[Data extract]

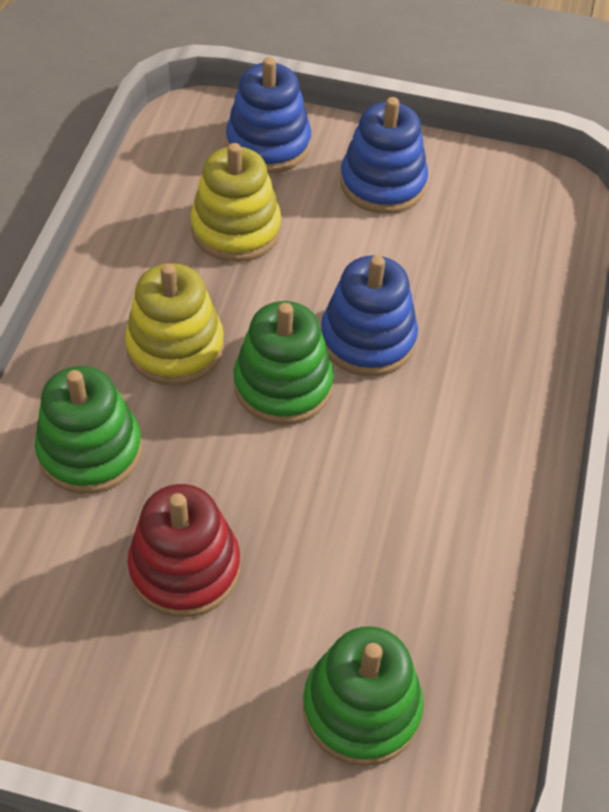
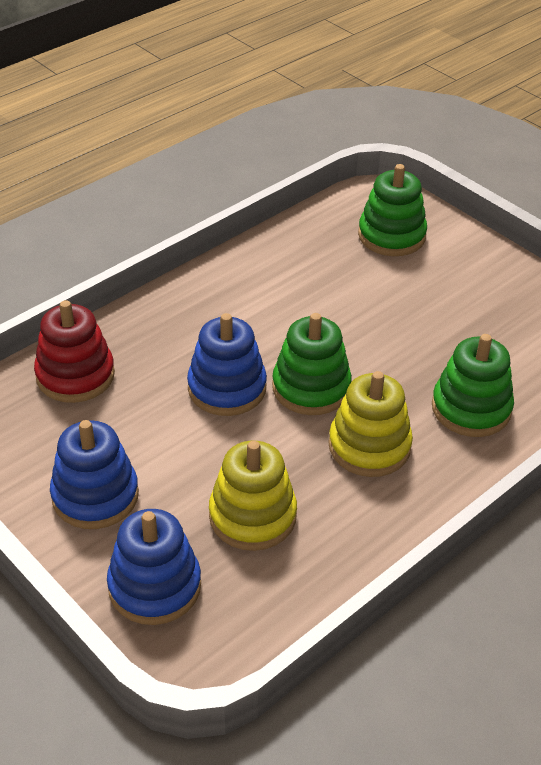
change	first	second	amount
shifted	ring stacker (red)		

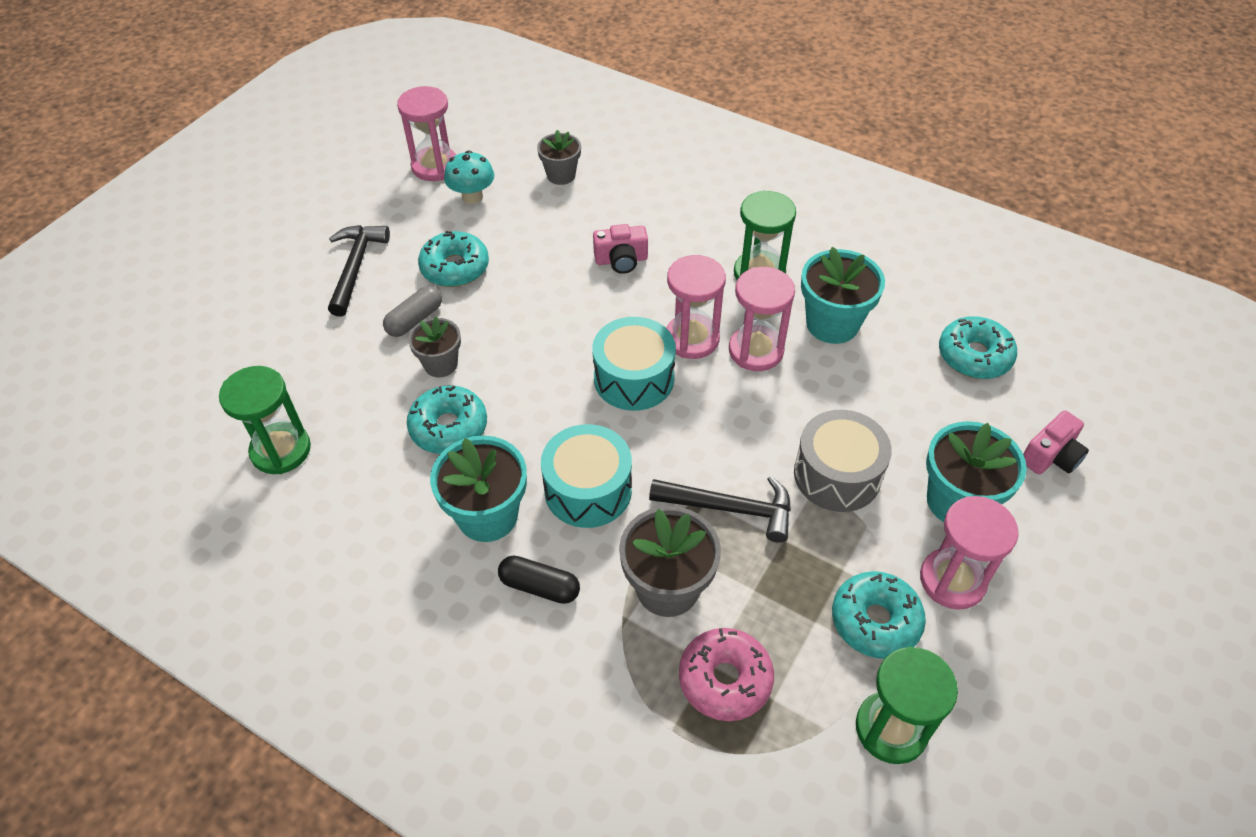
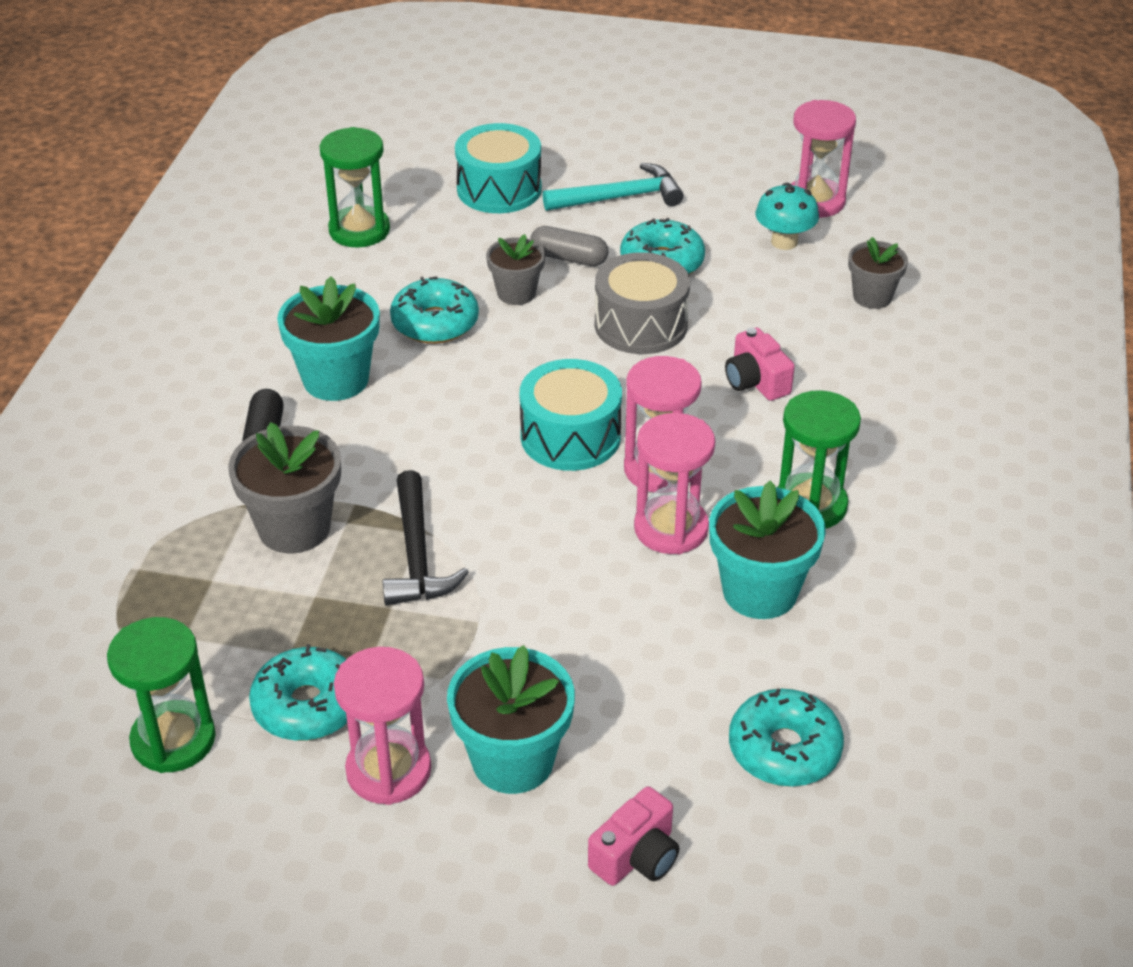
change	first	second	amount
shifted	drum (turquoise) (no. 1 from left)		
repainted	claw hammer (black) (no. 1 from left)	claw hammer (turquoise)	
rotated	camera (rose-pink) (no. 2 from left in the first image)	camera (rose-pink) (no. 1 from left)	75 degrees counterclockwise
shifted	drum (grey)		
gone	donut (rose-pink)		

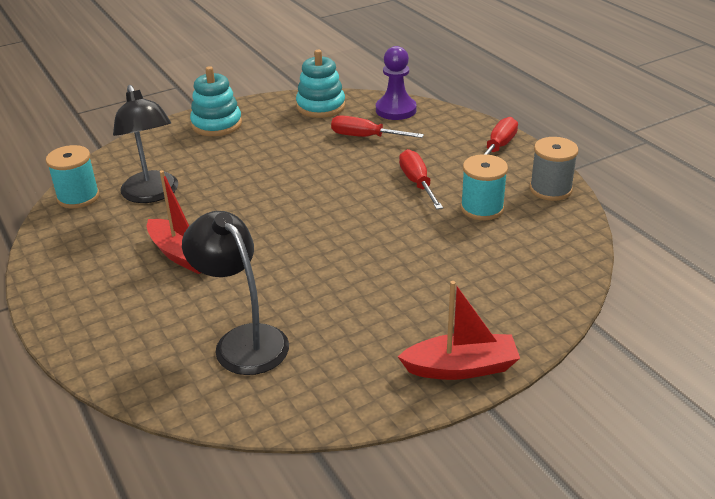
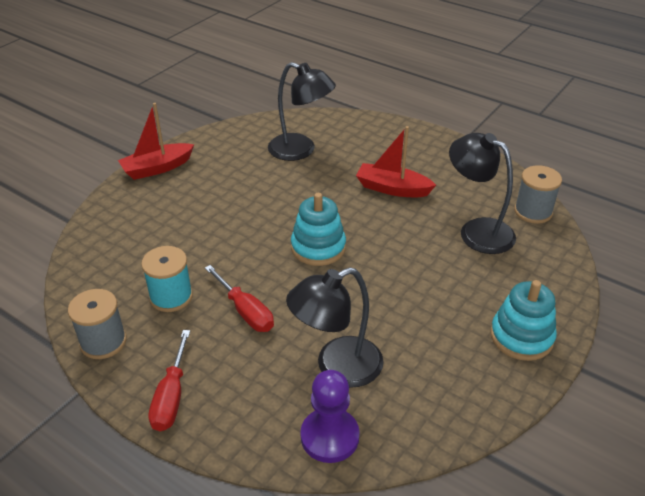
change	first	second	amount
swapped	flat screwdriver (red) (no. 1 from left)	desk lamp (black) (no. 2 from left)	
shifted	ring stacker (turquoise) (no. 2 from left in the first image)	ring stacker (turquoise) (no. 1 from left)	
repainted	spool (turquoise) (no. 1 from left)	spool (grey) (no. 2 from left)	

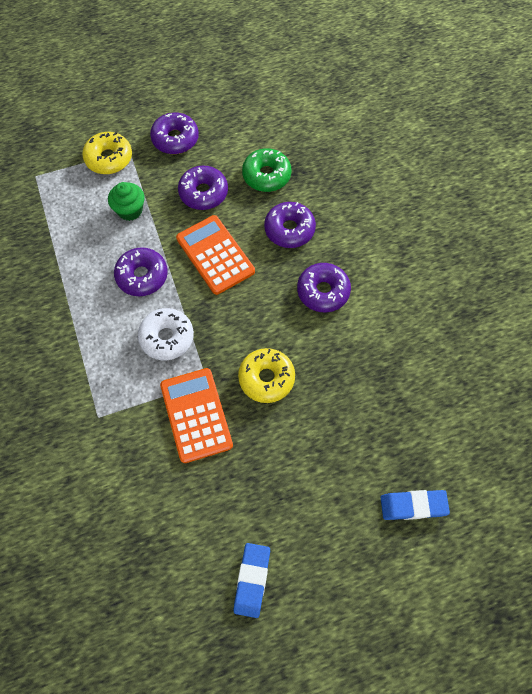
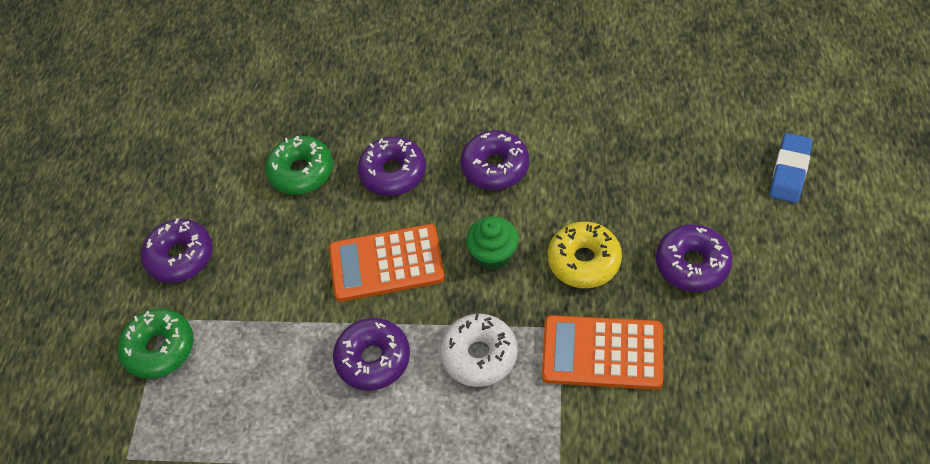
change	first	second	amount
repainted	donut (yellow) (no. 1 from left)	donut (green) (no. 1 from left)	
shifted	muffin (green)		
shifted	donut (royal purple) (no. 3 from left in the first image)	donut (royal purple) (no. 5 from left)	
gone	pencil eraser (blue) (no. 1 from left)		

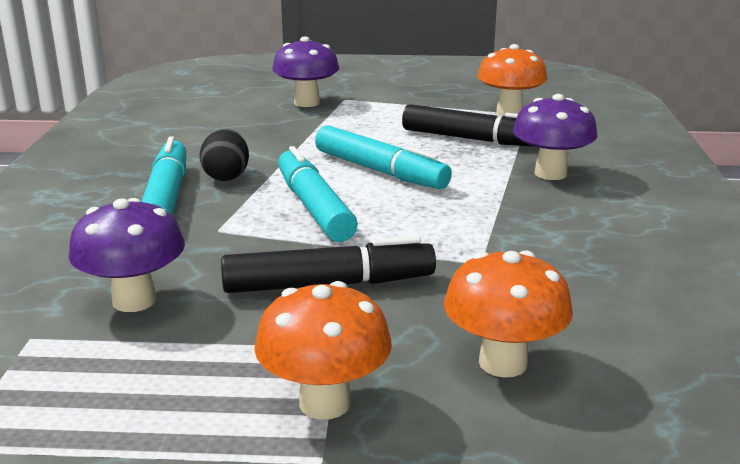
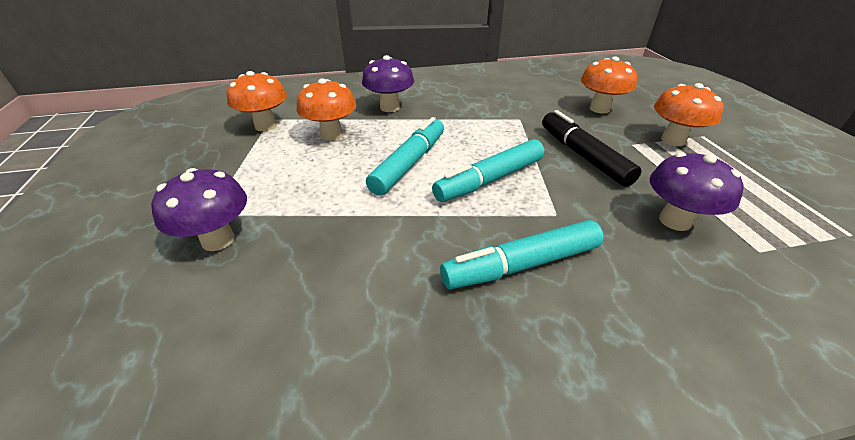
change	first	second	amount
swapped	marker (black) (no. 2 from left)	toadstool (orange) (no. 2 from left)	
gone	toy egg (black)		

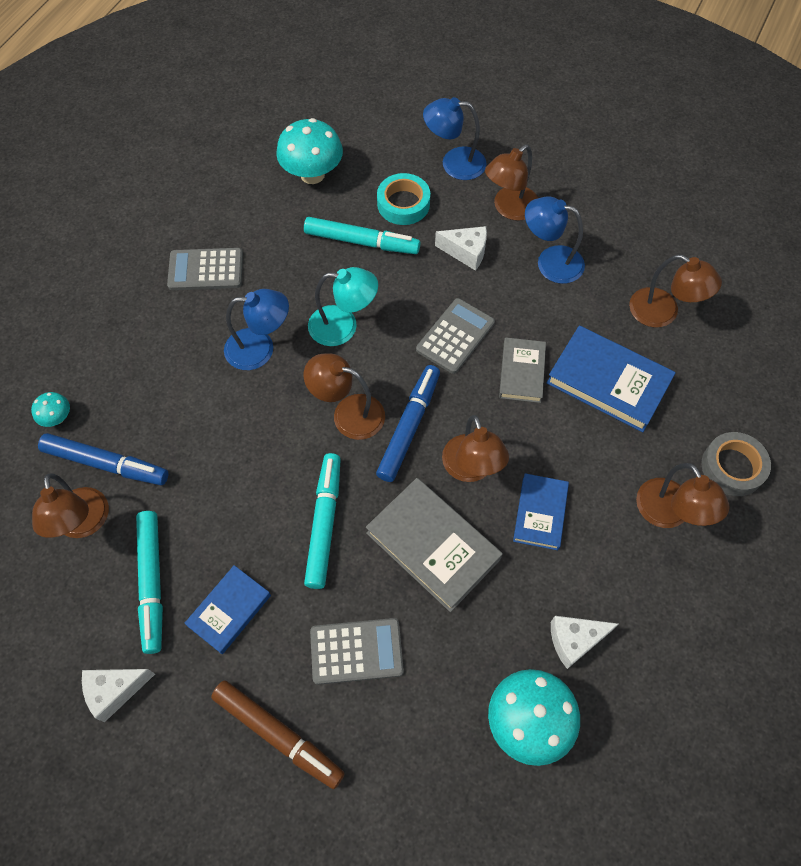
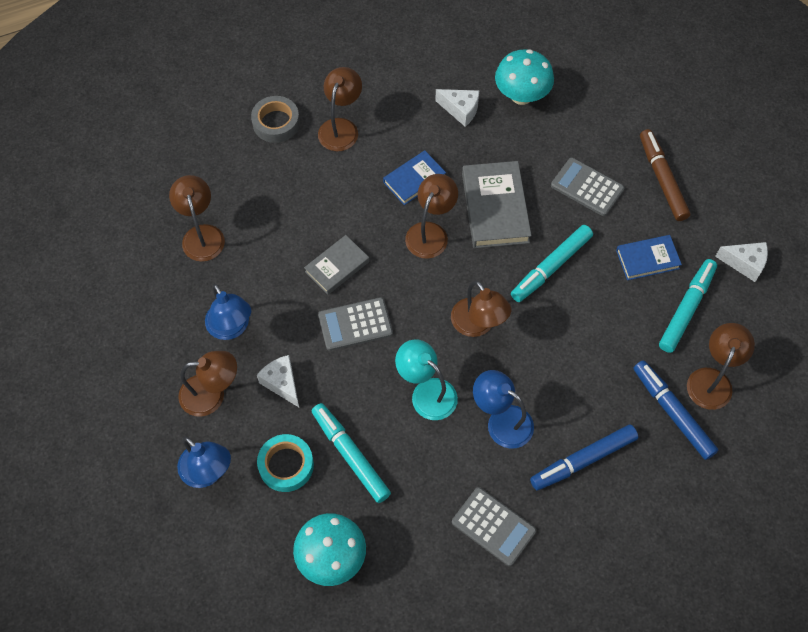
change	first	second	amount
shifted	marker (blue) (no. 2 from left in the first image)	marker (blue) (no. 1 from left)	
gone	toadstool (turquoise) (no. 1 from left)		
gone	hardback (blue) (no. 3 from left)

[/Data extract]

- What you have to do -
Output the entries above exactly as given, but strip out the pictures.

- Response box -
change	first	second	amount
shifted	ring stacker (red)		

change	first	second	amount
shifted	drum (turquoise) (no. 1 from left)		
repainted	claw hammer (black) (no. 1 from left)	claw hammer (turquoise)	
rotated	camera (rose-pink) (no. 2 from left in the first image)	camera (rose-pink) (no. 1 from left)	75 degrees counterclockwise
shifted	drum (grey)		
gone	donut (rose-pink)		

change	first	second	amount
swapped	flat screwdriver (red) (no. 1 from left)	desk lamp (black) (no. 2 from left)	
shifted	ring stacker (turquoise) (no. 2 from left in the first image)	ring stacker (turquoise) (no. 1 from left)	
repainted	spool (turquoise) (no. 1 from left)	spool (grey) (no. 2 from left)	

change	first	second	amount
repainted	donut (yellow) (no. 1 from left)	donut (green) (no. 1 from left)	
shifted	muffin (green)		
shifted	donut (royal purple) (no. 3 from left in the first image)	donut (royal purple) (no. 5 from left)	
gone	pencil eraser (blue) (no. 1 from left)		

change	first	second	amount
swapped	marker (black) (no. 2 from left)	toadstool (orange) (no. 2 from left)	
gone	toy egg (black)		

change	first	second	amount
shifted	marker (blue) (no. 2 from left in the first image)	marker (blue) (no. 1 from left)	
gone	toadstool (turquoise) (no. 1 from left)		
gone	hardback (blue) (no. 3 from left)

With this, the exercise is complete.